** Opening Material for the task block **
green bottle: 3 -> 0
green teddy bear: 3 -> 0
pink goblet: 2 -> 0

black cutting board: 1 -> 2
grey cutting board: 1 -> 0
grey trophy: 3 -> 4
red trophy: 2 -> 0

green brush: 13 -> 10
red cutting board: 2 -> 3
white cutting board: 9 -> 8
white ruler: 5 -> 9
** Closing Material for the task block **
** Opening Material for the task block **
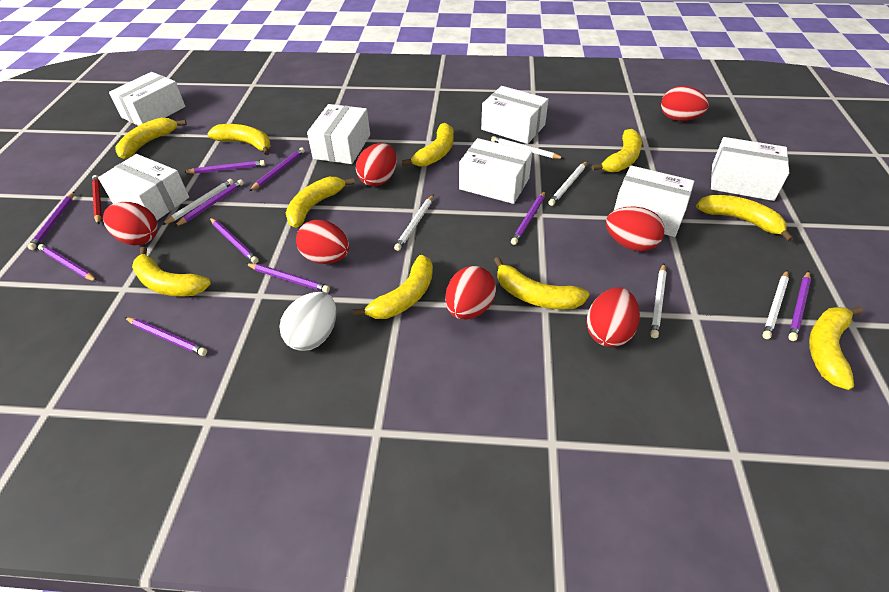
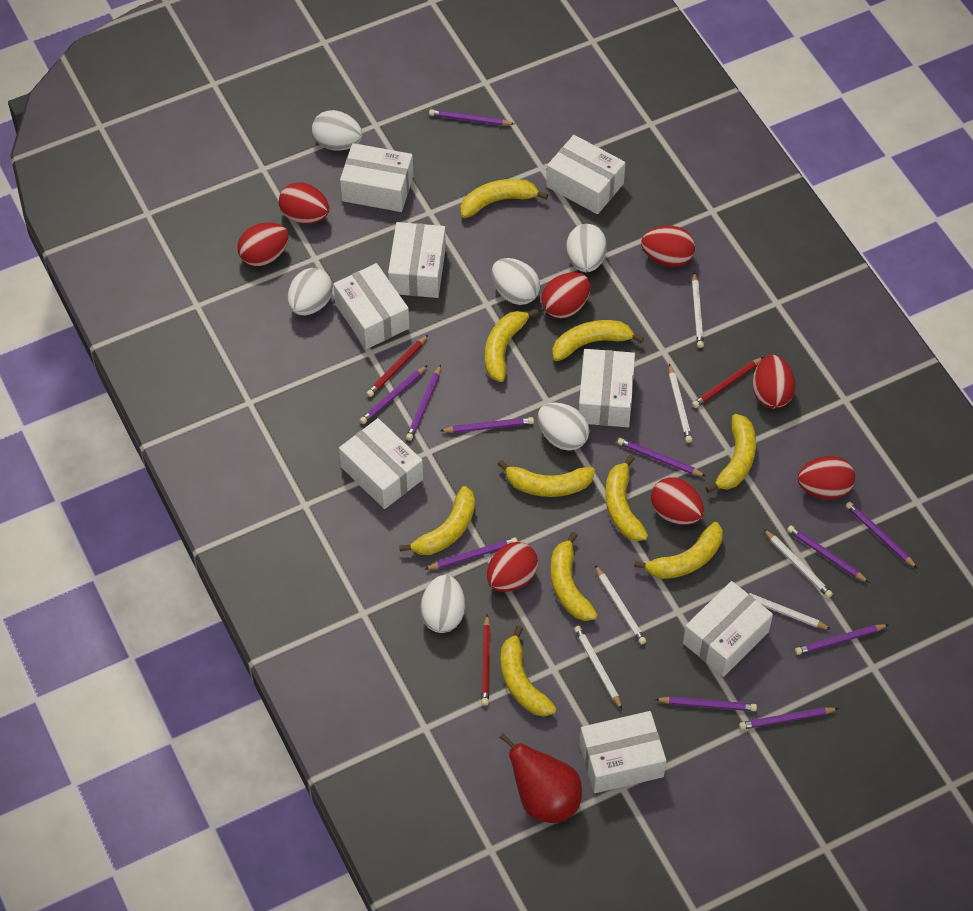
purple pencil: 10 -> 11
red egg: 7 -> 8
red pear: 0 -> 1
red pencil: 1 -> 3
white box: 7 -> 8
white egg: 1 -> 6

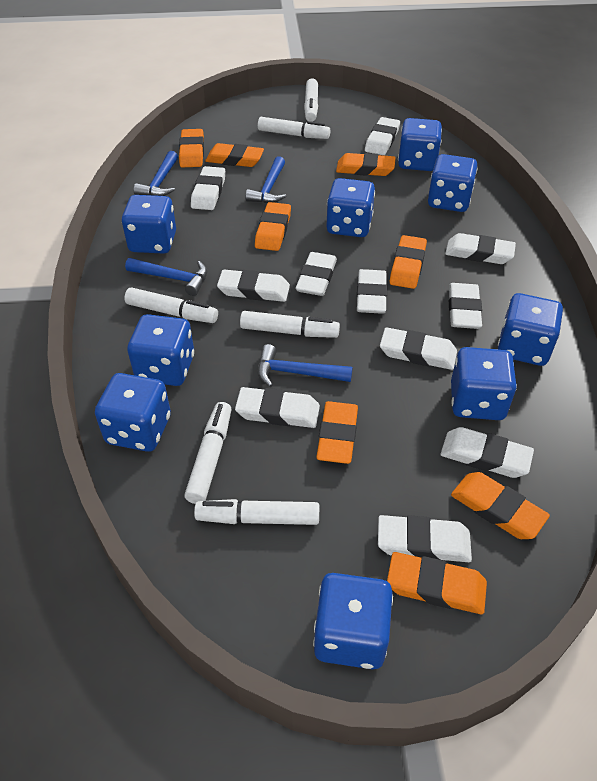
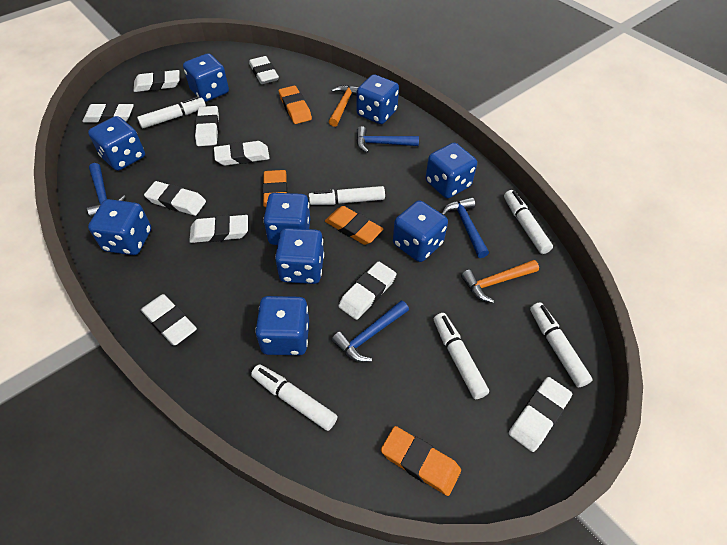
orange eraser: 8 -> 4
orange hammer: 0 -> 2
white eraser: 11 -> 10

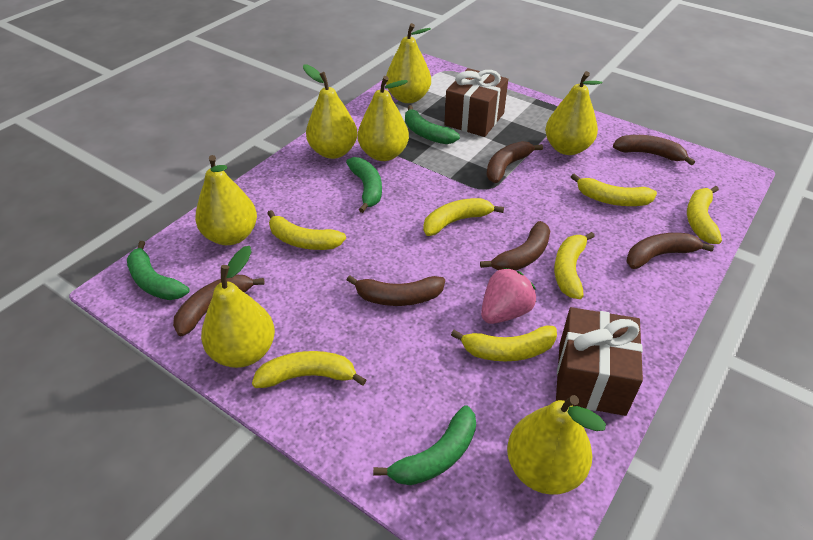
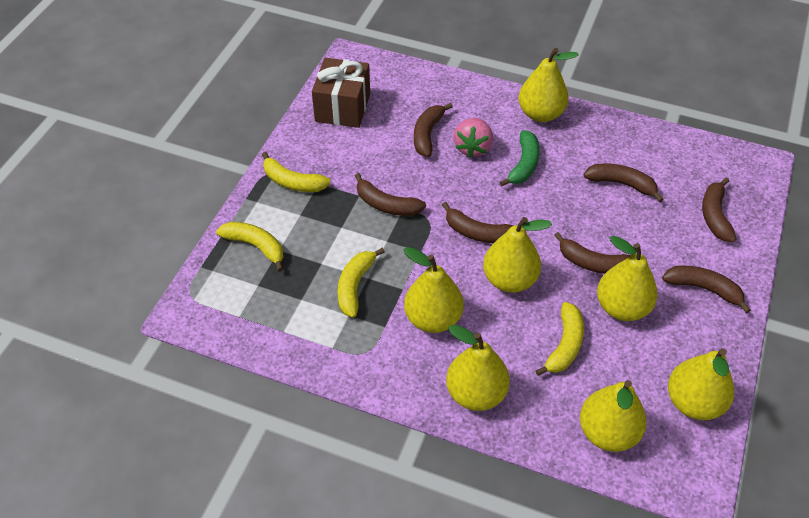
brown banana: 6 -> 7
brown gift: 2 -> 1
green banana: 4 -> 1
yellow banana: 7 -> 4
** Closing Material for the task block **
** Opening Material for the task block **
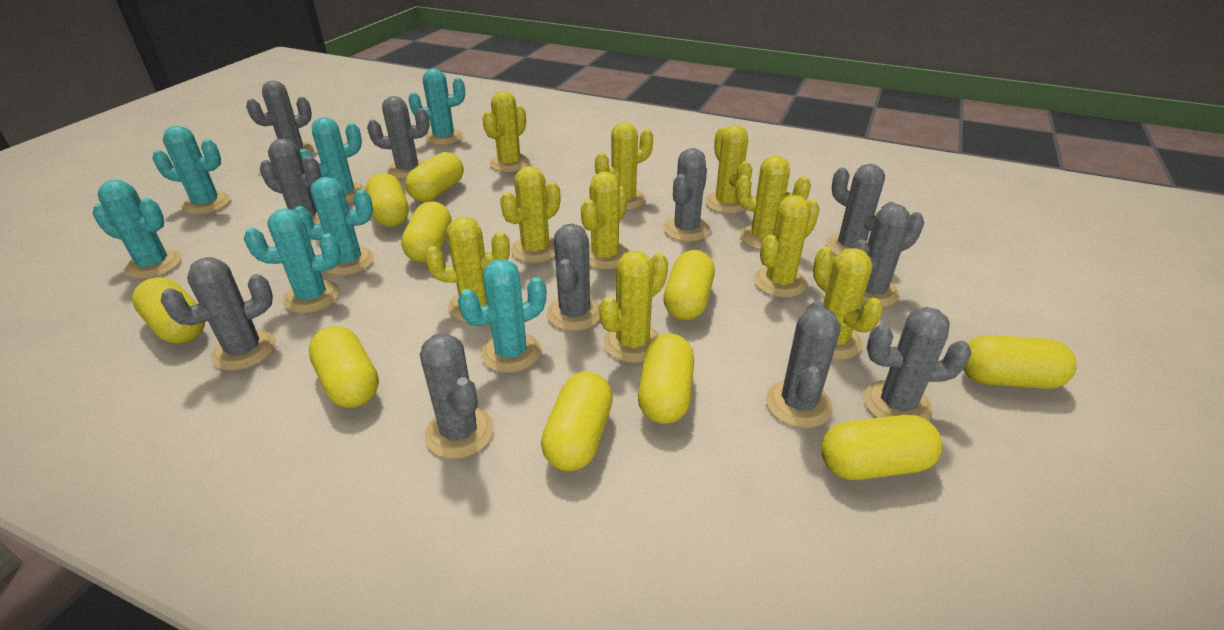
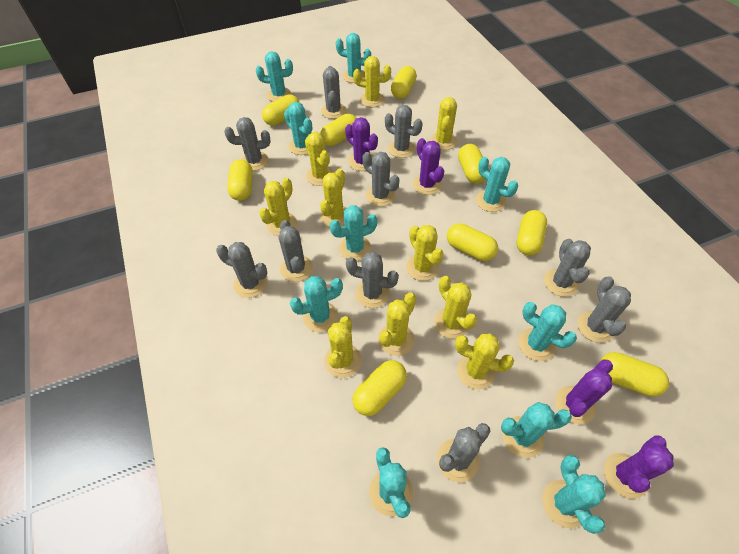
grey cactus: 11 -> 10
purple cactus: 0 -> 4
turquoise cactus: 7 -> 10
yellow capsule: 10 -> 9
** Closing Material for the task block **
Instructions for the task | Return only the stretch of the material above from the line holding "black cutting board: 1 -> 2" through the line holding "white ruler: 5 -> 9", copied exactly.

Finished exercise |
black cutting board: 1 -> 2
grey cutting board: 1 -> 0
grey trophy: 3 -> 4
red trophy: 2 -> 0

green brush: 13 -> 10
red cutting board: 2 -> 3
white cutting board: 9 -> 8
white ruler: 5 -> 9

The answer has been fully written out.